EXERCISE BRIEF – Examine every line of the listing below. Count those containing "white" and state only the result.

SUPPLIED RECORDS –
-- -- --

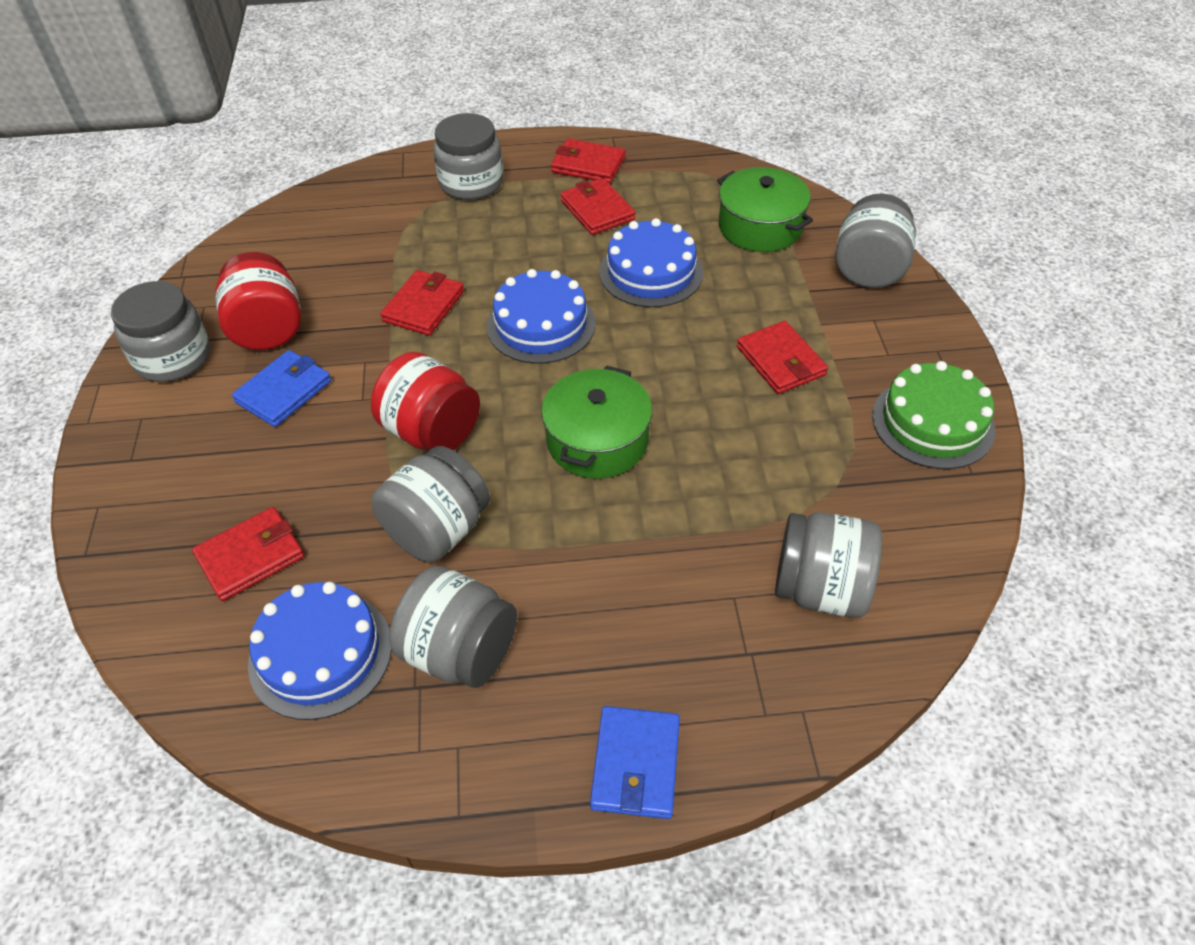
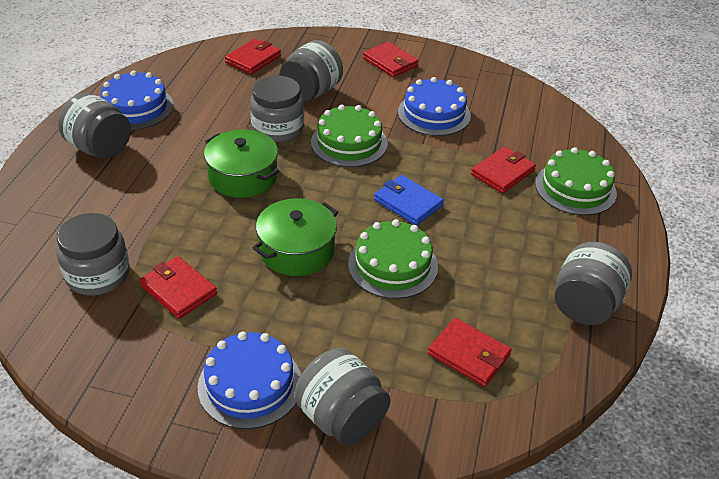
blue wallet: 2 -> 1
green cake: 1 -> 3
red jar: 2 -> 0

-- -- --

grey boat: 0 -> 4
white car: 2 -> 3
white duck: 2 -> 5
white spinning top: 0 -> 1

-- -- --

COMPLETED EXERCISE – 3